**EXTRACTED DATA**
--------------------

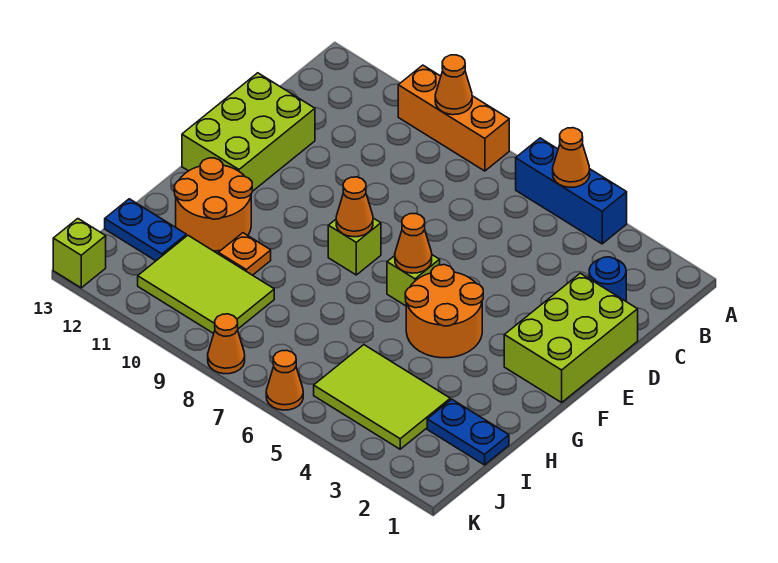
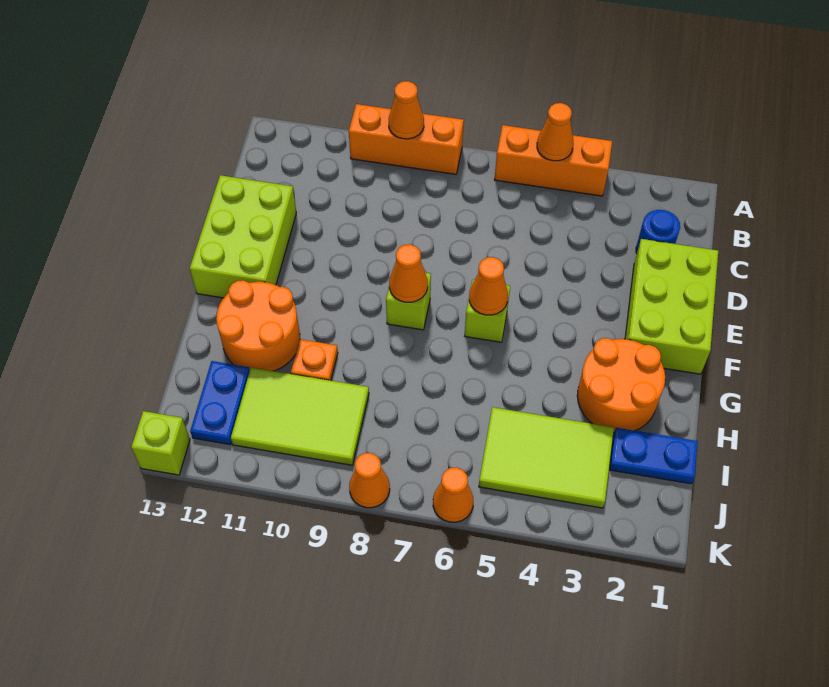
blue 1x3 brick [516,138,627,244] -> orange 1x3 brick [495,125,612,196]
orange 2x2 round brick [405,265,483,358] -> orange 2x2 round brick moved to [577,338,665,433]
blue 1x2 plate [105,199,186,261] -> blue 1x2 plate turned to [190,361,250,445]

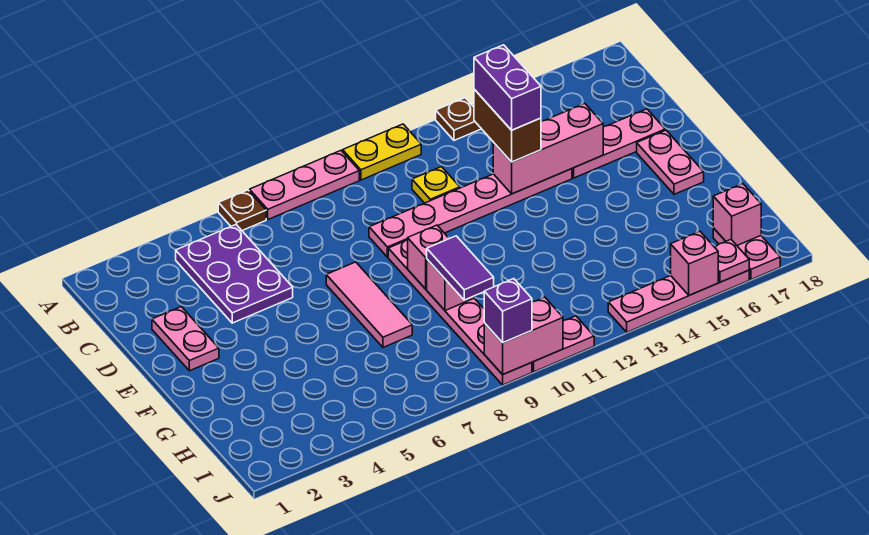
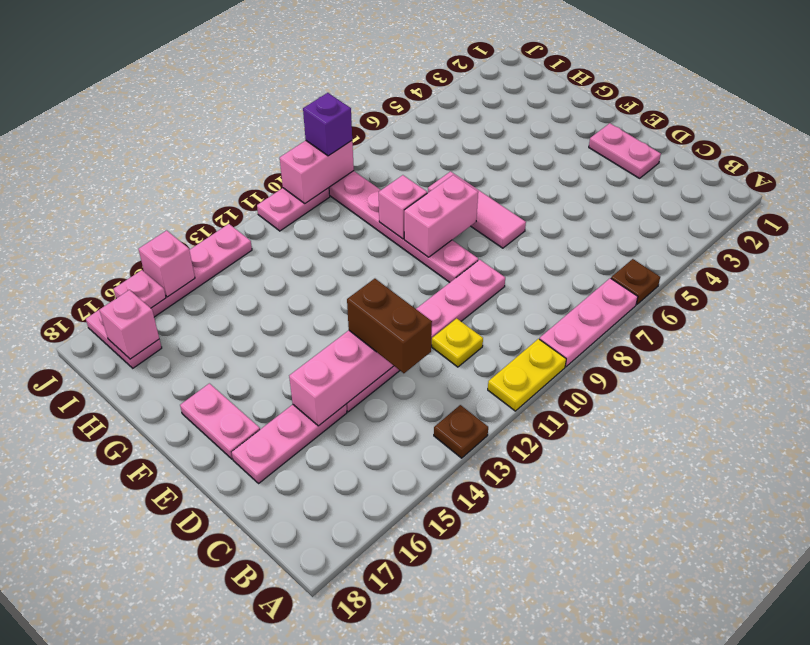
purple 2x3 plate [176,225,293,323] -> none
purple 1x2 brick [474,45,541,130] -> none
pink 1x1 brick [408,225,449,289] -> pink 1x2 brick [404,175,478,257]
purple 1x2 tile [427,236,494,300] -> none

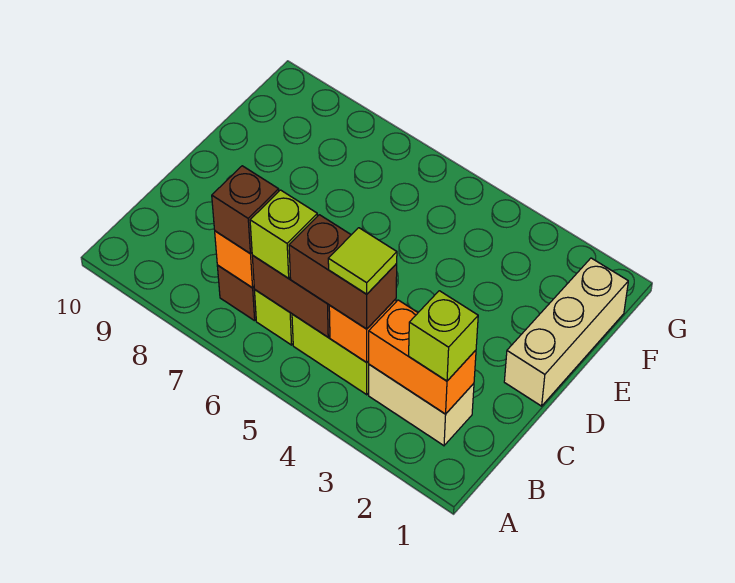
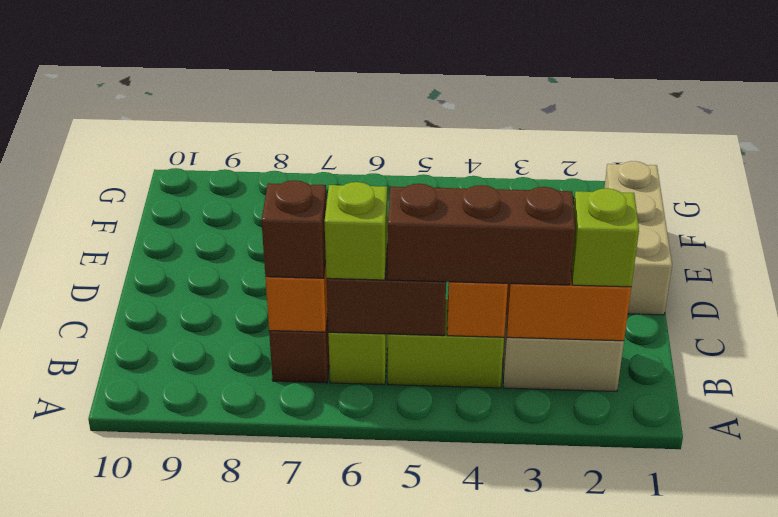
brown 1x2 brick [289,215,397,329] -> brown 1x3 brick [387,184,575,285]
lime 1x1 tile [328,228,397,294] -> none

--------------------

**WORK REQUIRED**
Starting from the data above, filter for lines with "tile" and copy each one.

**RESPONSE TO THE TASK**
purple 1x2 tile [427,236,494,300] -> none
lime 1x1 tile [328,228,397,294] -> none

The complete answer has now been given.